The line containing "(471, 341) = (532, 365): yellow" marks where to begin. Write out that line and every line after it exactly, through the last line below.
== Task inputs
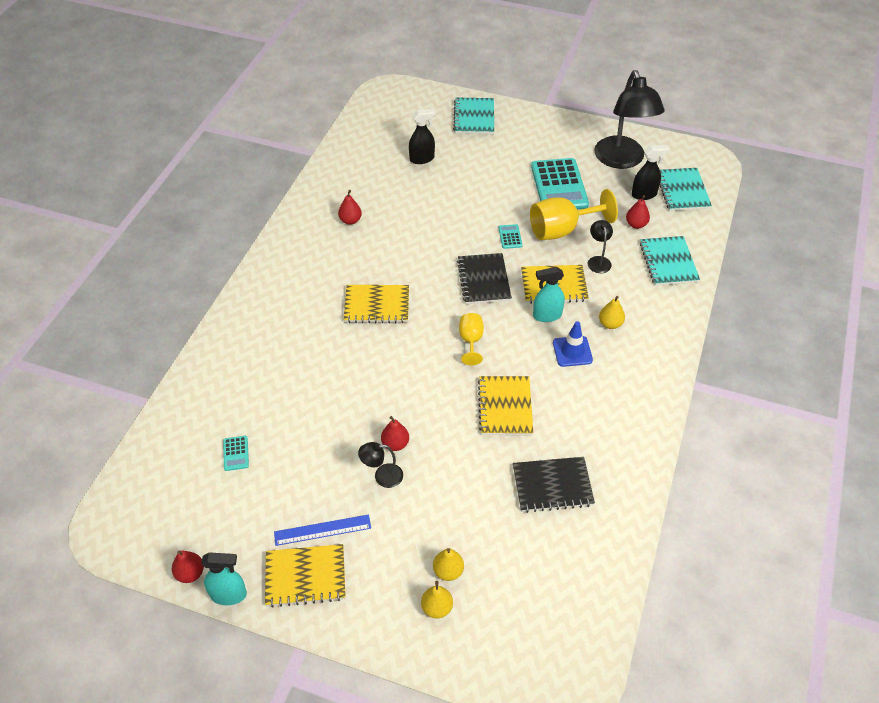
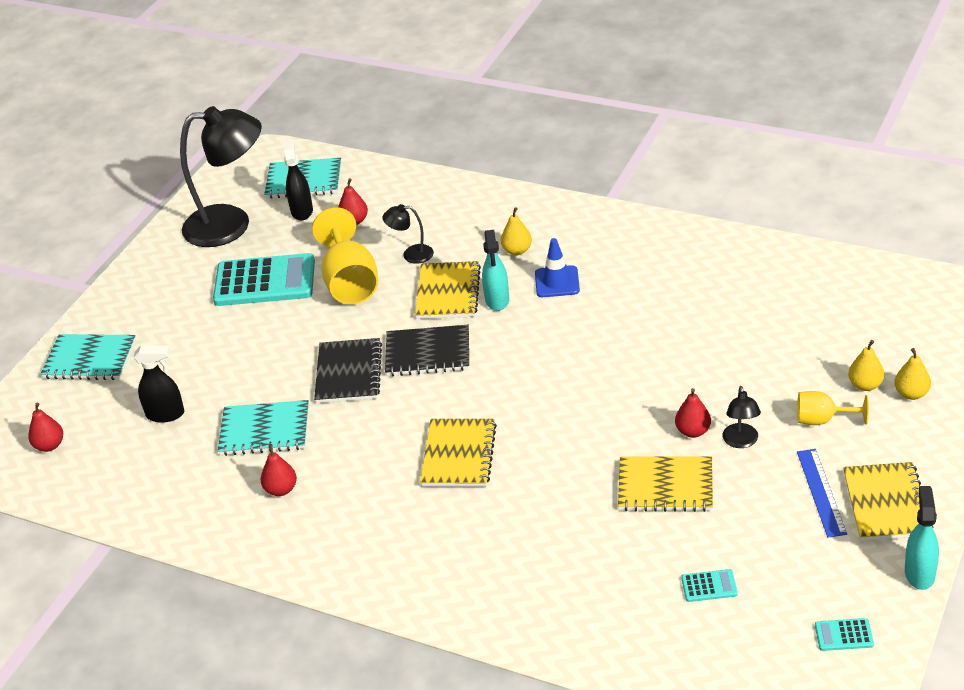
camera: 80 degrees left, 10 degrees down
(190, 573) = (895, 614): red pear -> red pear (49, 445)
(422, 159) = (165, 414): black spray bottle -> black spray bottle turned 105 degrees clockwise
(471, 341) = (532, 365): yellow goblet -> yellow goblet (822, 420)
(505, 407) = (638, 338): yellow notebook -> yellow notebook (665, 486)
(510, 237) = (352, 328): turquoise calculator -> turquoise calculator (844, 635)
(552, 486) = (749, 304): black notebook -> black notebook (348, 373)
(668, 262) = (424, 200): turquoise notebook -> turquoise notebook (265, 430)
====
## Output for this task
(471, 341) = (532, 365): yellow goblet -> yellow goblet (822, 420)
(505, 407) = (638, 338): yellow notebook -> yellow notebook (665, 486)
(510, 237) = (352, 328): turquoise calculator -> turquoise calculator (844, 635)
(552, 486) = (749, 304): black notebook -> black notebook (348, 373)
(668, 262) = (424, 200): turquoise notebook -> turquoise notebook (265, 430)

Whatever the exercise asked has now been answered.